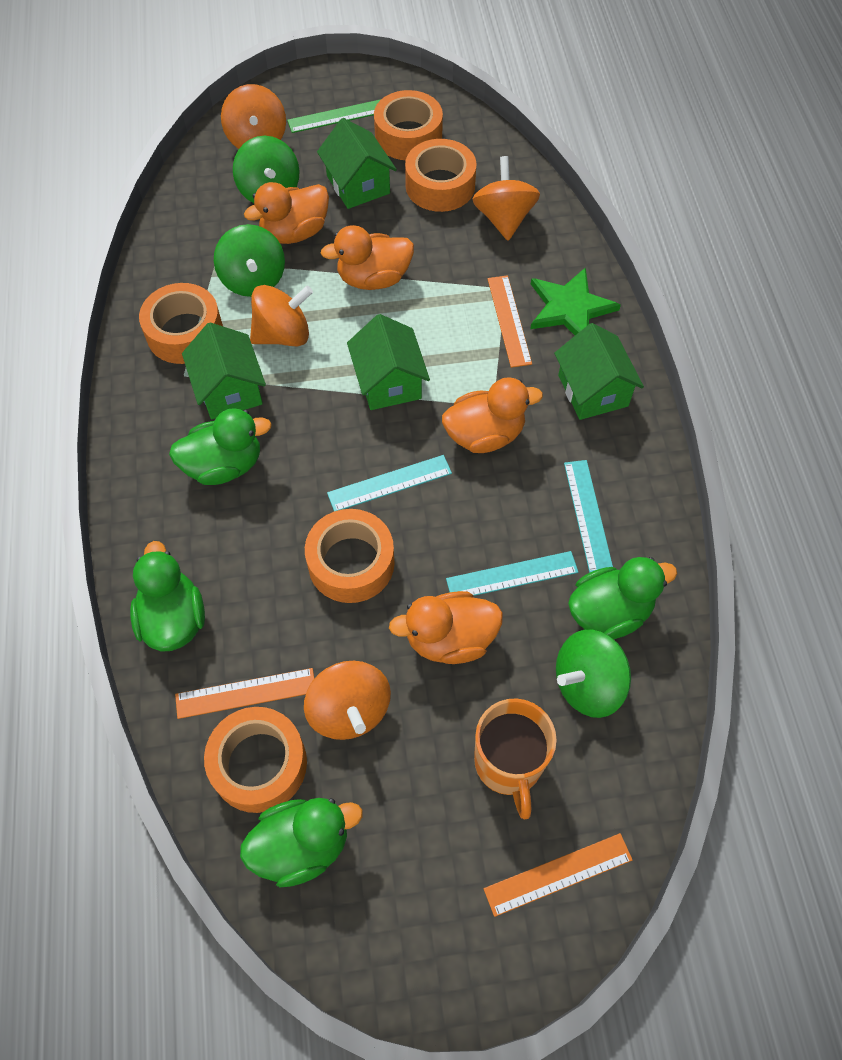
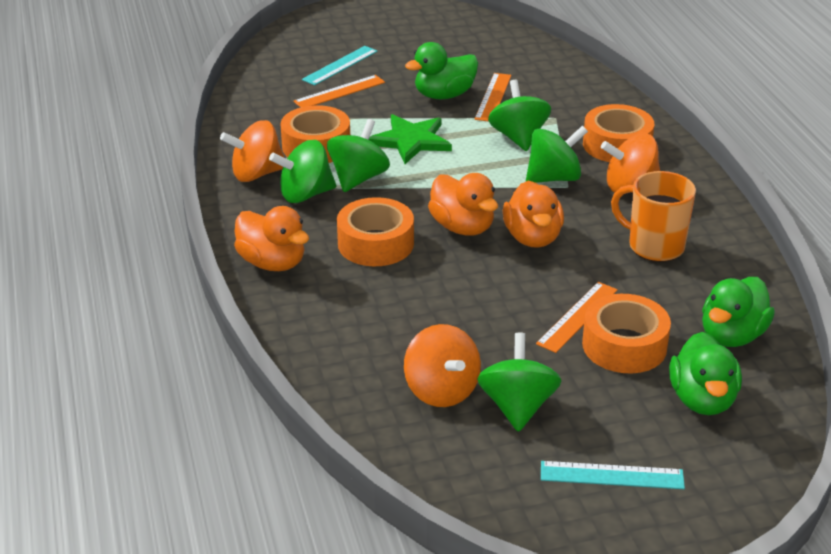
green duck: 4 -> 3
green house: 4 -> 0
green ruler: 1 -> 0
green spinning top: 3 -> 5
orange duck: 4 -> 3
orange spinning top: 4 -> 3
orange tape: 5 -> 4
turquoise ruler: 3 -> 2

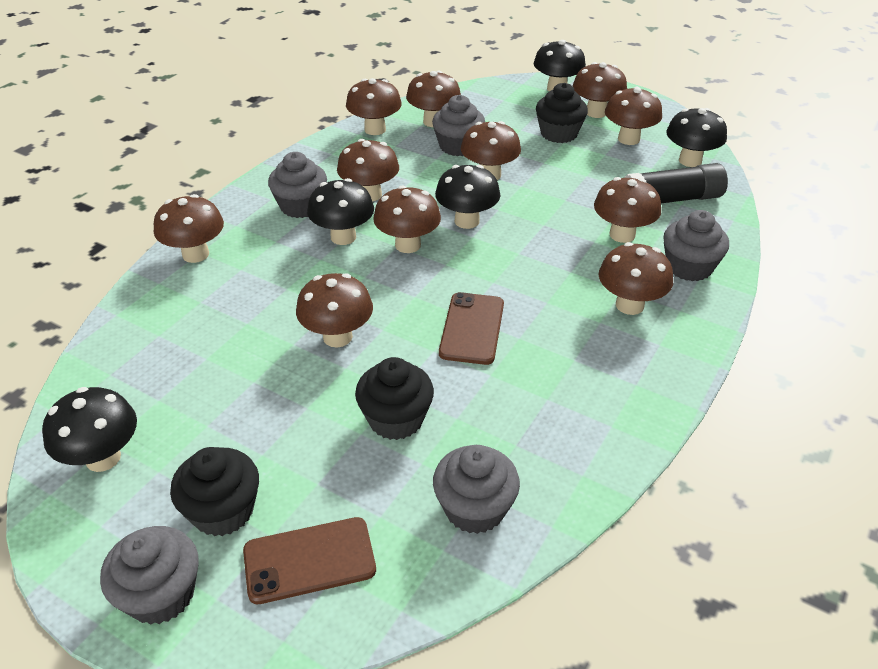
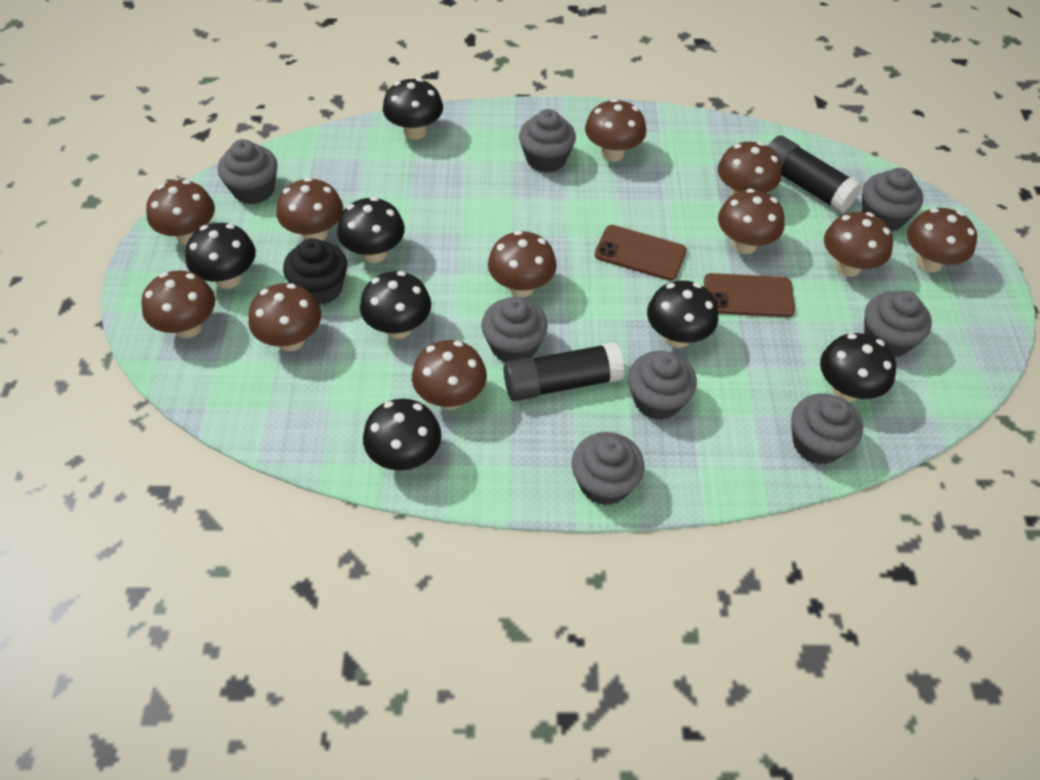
black cupcake: 3 -> 1
black glue stick: 1 -> 2
black mushroom: 5 -> 7
grey cupcake: 5 -> 8

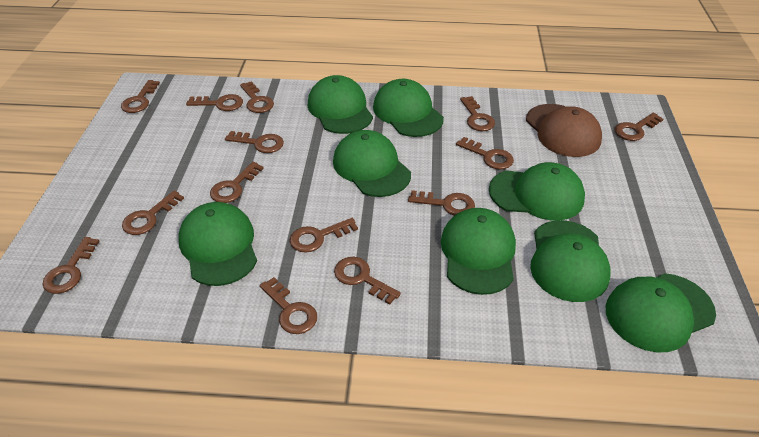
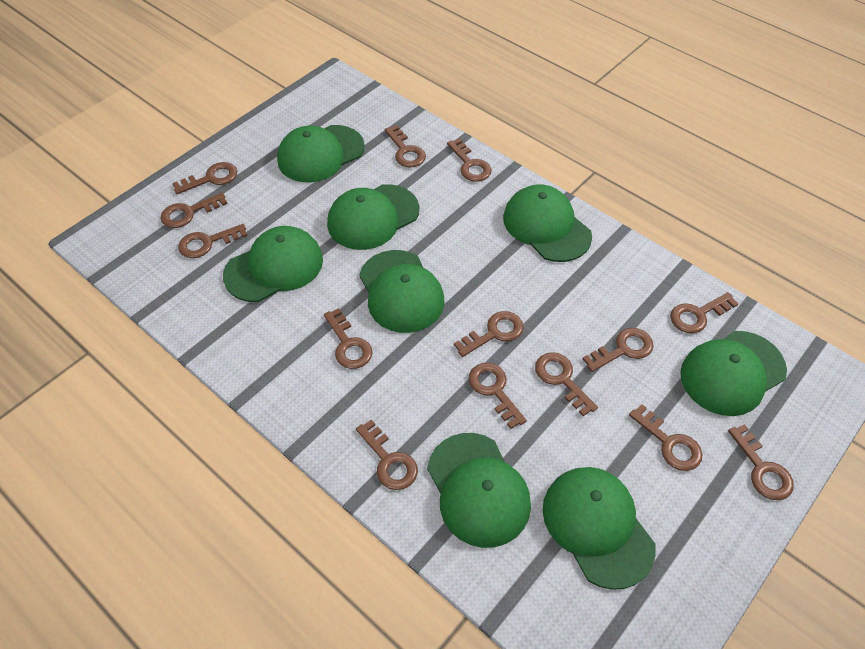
brown cap: 1 -> 0

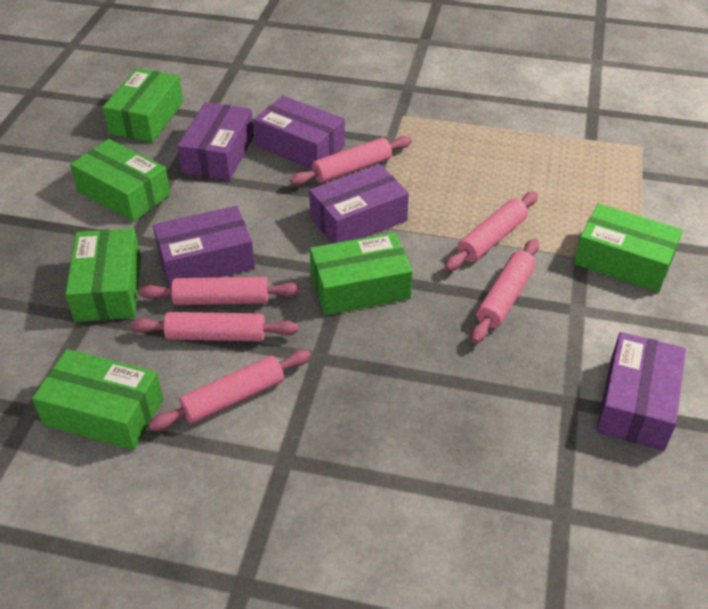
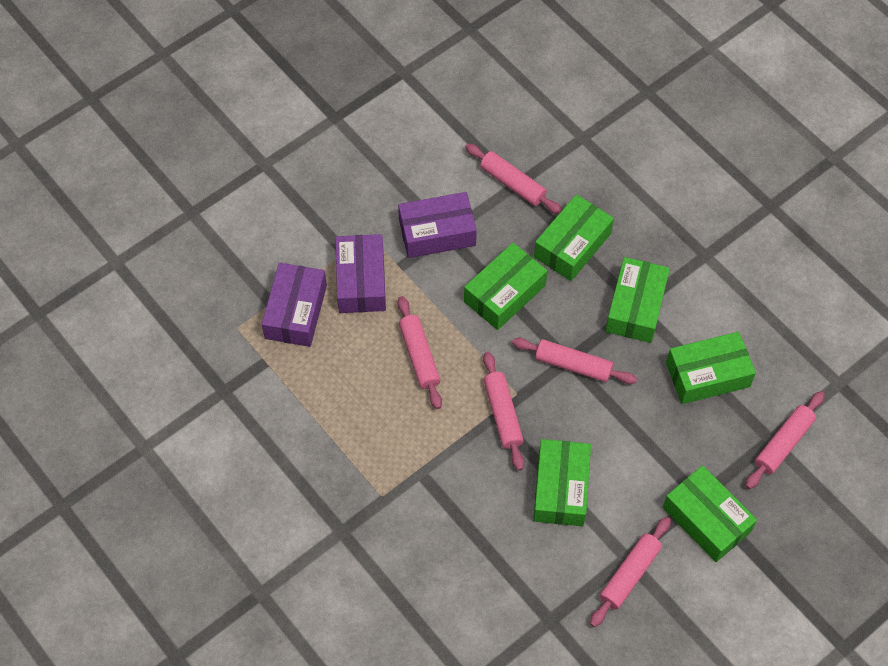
purple box: 5 -> 3

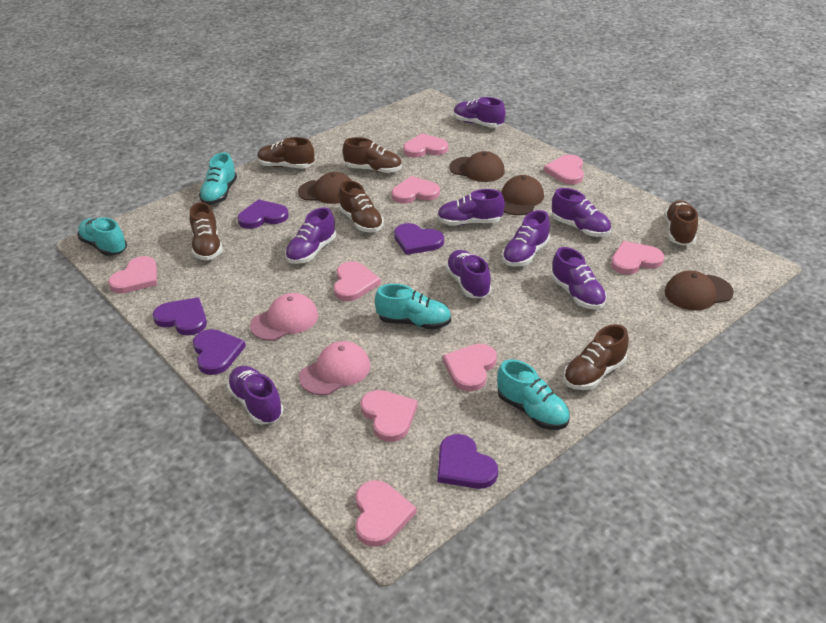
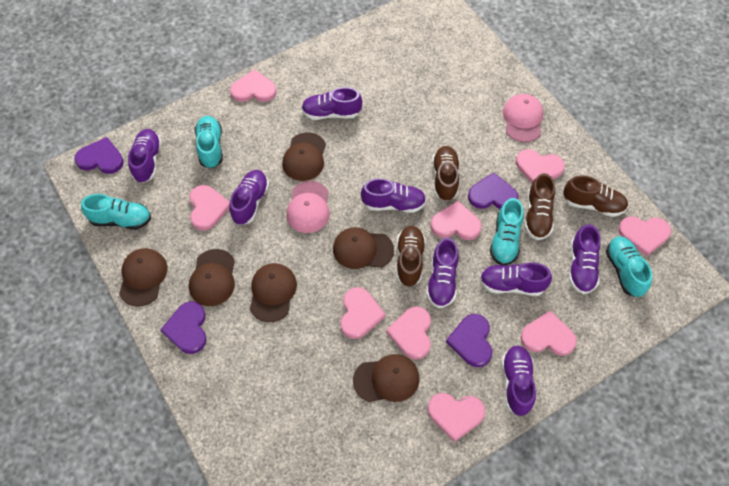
brown cap: 4 -> 6
brown shoe: 6 -> 4
purple heart: 5 -> 4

##########

## [PROBLEM STATEMENT]
Reproduce the material above in full, images excluded.

## [ANSWER TO THIS EXERCISE]
green duck: 4 -> 3
green house: 4 -> 0
green ruler: 1 -> 0
green spinning top: 3 -> 5
orange duck: 4 -> 3
orange spinning top: 4 -> 3
orange tape: 5 -> 4
turquoise ruler: 3 -> 2

black cupcake: 3 -> 1
black glue stick: 1 -> 2
black mushroom: 5 -> 7
grey cupcake: 5 -> 8

brown cap: 1 -> 0

purple box: 5 -> 3

brown cap: 4 -> 6
brown shoe: 6 -> 4
purple heart: 5 -> 4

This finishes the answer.